_Task requirements_. From the listing below, select every line where the word "none" appears.
** Opening Source information block **
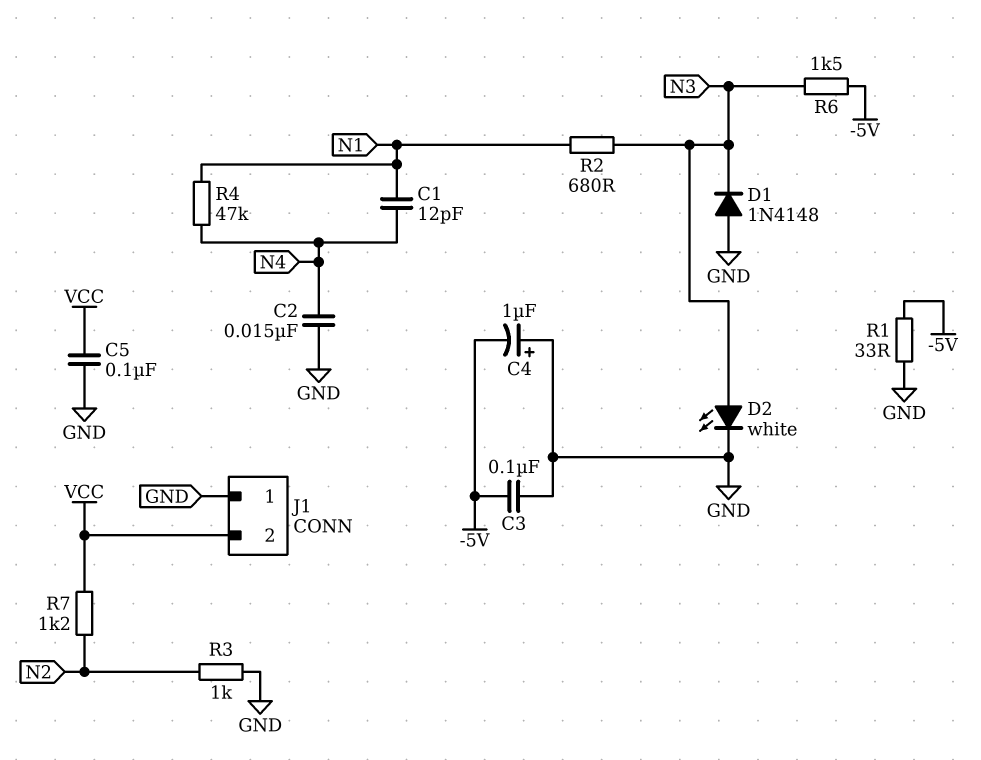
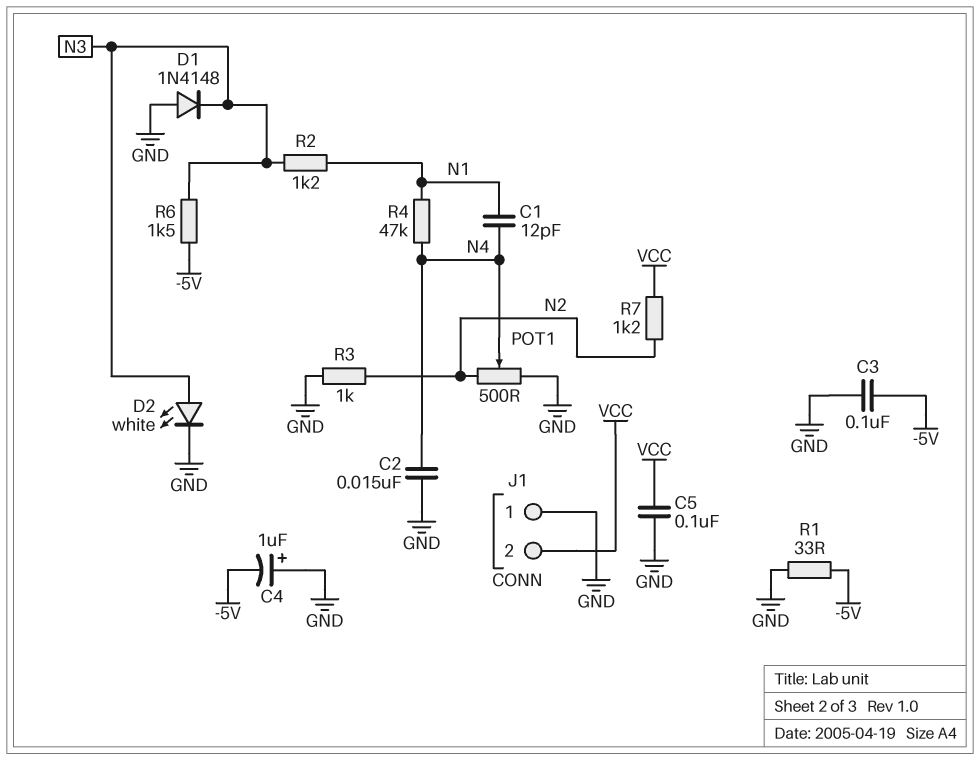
POT1: none -> 500 (GND, N2, wiper N4)
R2: 680 (N1, N3) -> 1.2k (N1, N3)

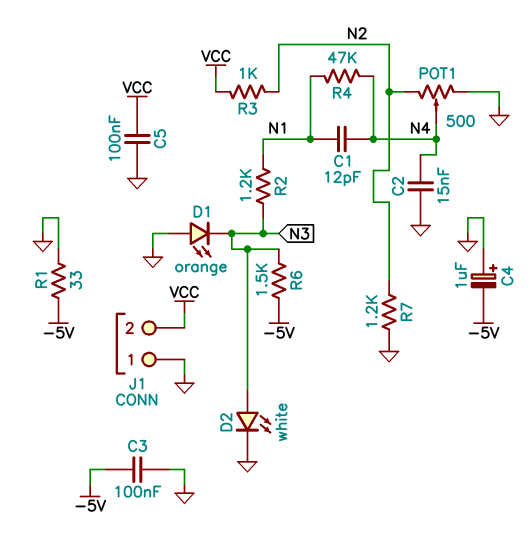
D1: diode 1N4148 (A GND, K N3) -> LED orange (A GND, K N3)
R3: 1k (GND, N2) -> 1k (N2, VCC)
R7: 1.2k (N2, VCC) -> 1.2k (GND, N2)

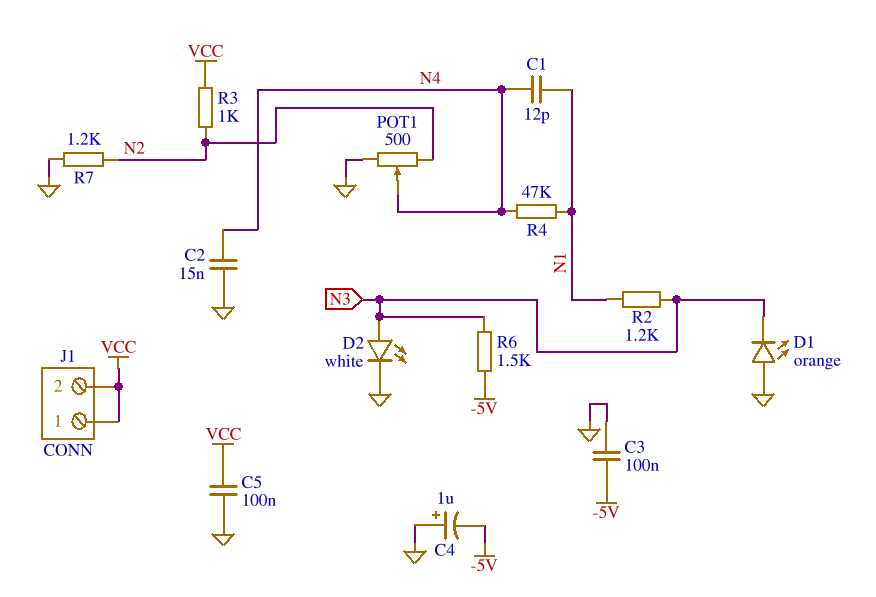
J1 pin 1: GND -> VCC
R1: 33 (-5V, GND) -> none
** Closing Source information block **
_Written response_.
POT1: none -> 500 (GND, N2, wiper N4)
R1: 33 (-5V, GND) -> none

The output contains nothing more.